##### Data provided #####

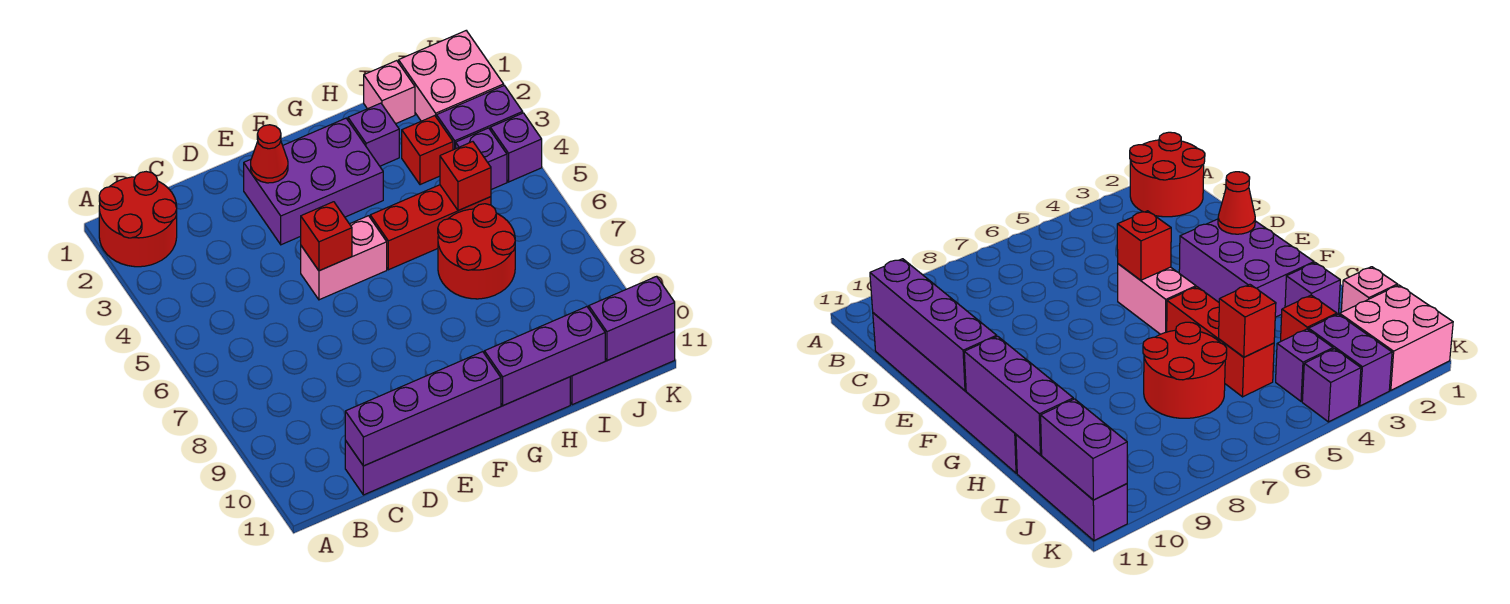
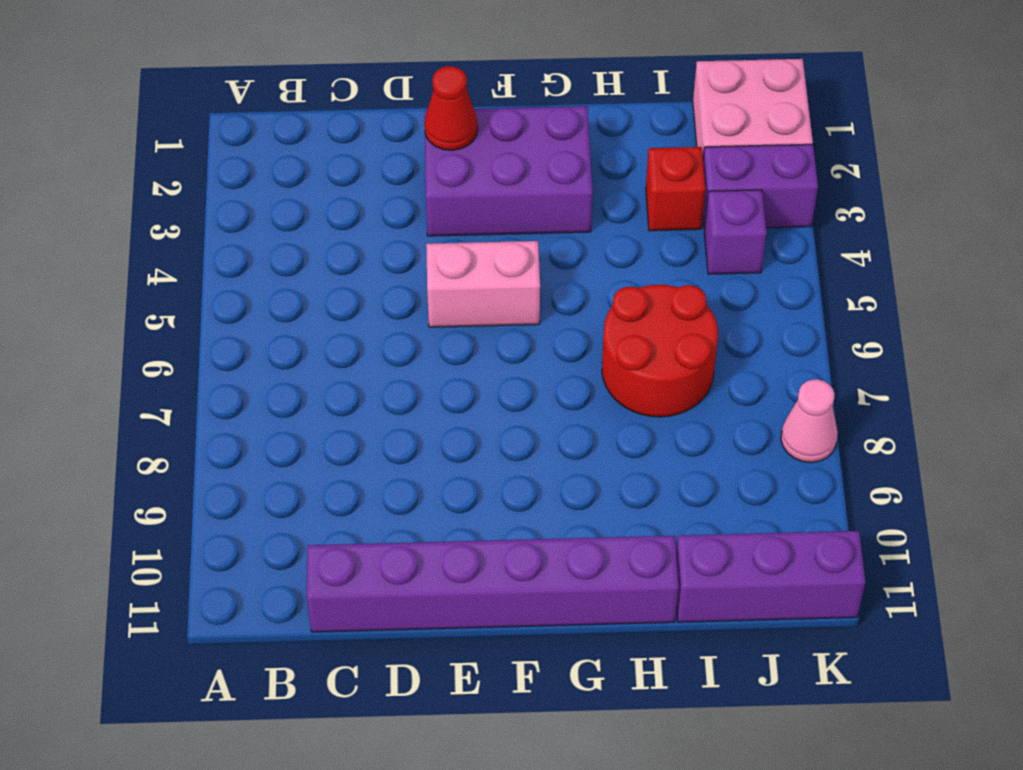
pink cone K8 level 1 -> none
none -> red round brick A1:B2 level 1
none -> red brick G5:I5 level 1
none -> purple brick H2 level 1

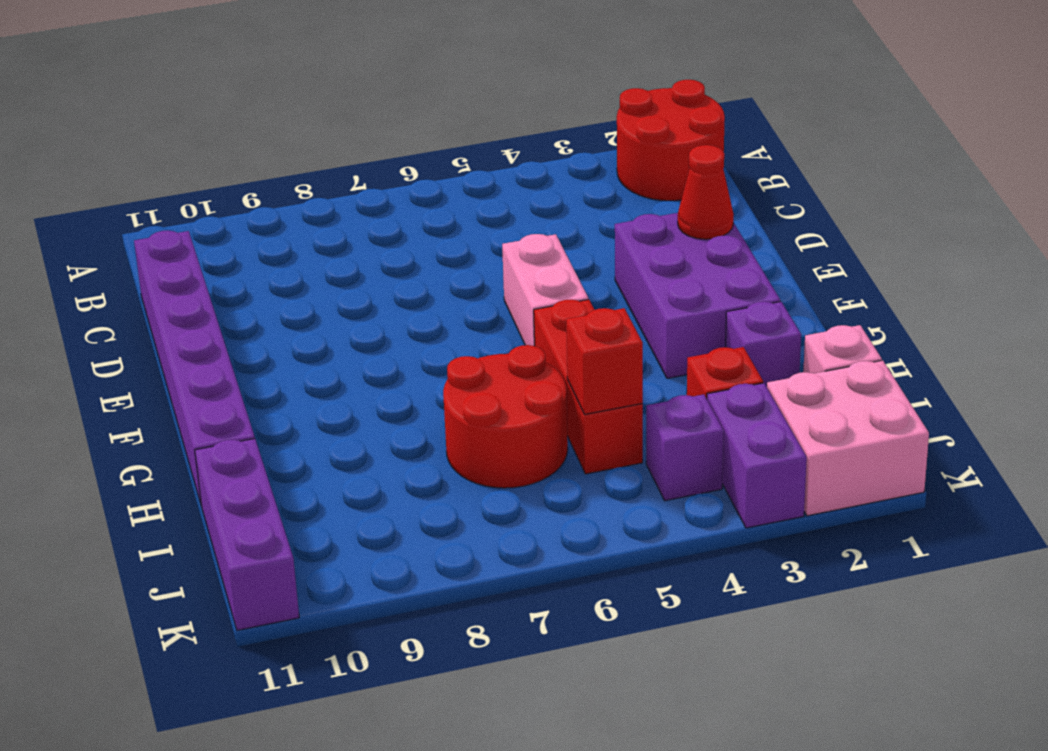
none -> purple brick K4 level 1
none -> purple brick C11:F11 level 2
none -> red brick E5 level 2

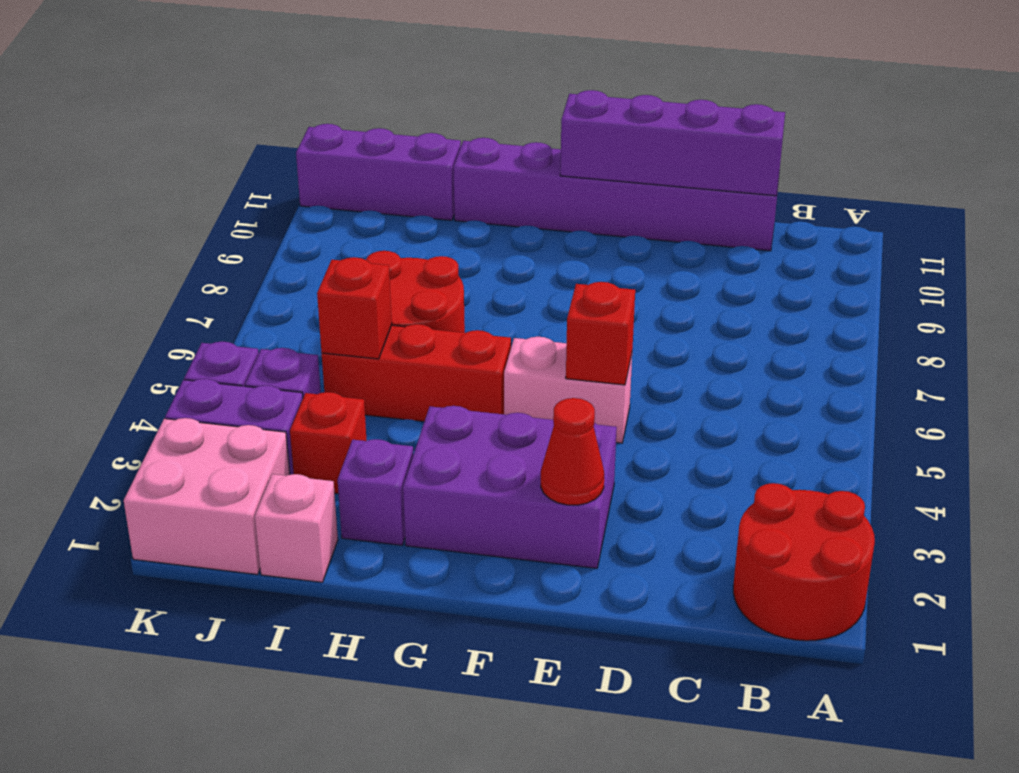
none -> purple brick G11:I11 level 2
none -> purple brick J11:K11 level 2

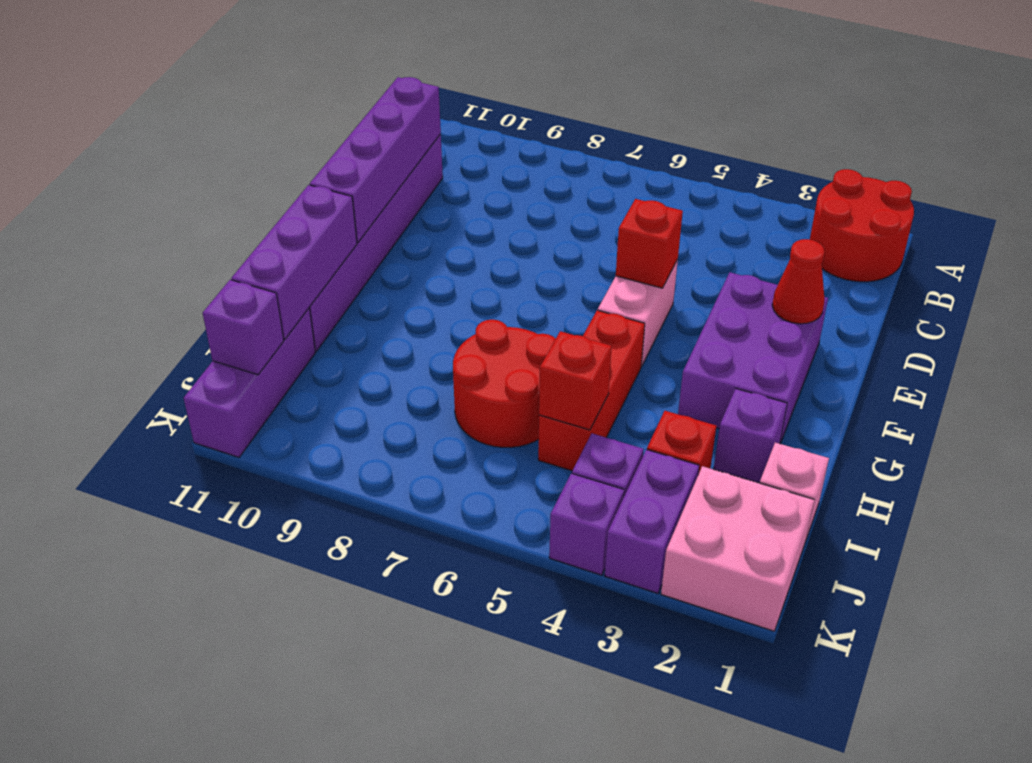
purple brick J11 level 2 -> purple brick J11:K11 level 2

#####

Work instructions -
Begin at the first line of the data above and repeat each line exactly, stopping after the line containing "none -> purple brick J11:K11 level 2". Omit the pictures.

Response -
pink cone K8 level 1 -> none
none -> red round brick A1:B2 level 1
none -> red brick G5:I5 level 1
none -> purple brick H2 level 1

none -> purple brick K4 level 1
none -> purple brick C11:F11 level 2
none -> red brick E5 level 2

none -> purple brick G11:I11 level 2
none -> purple brick J11:K11 level 2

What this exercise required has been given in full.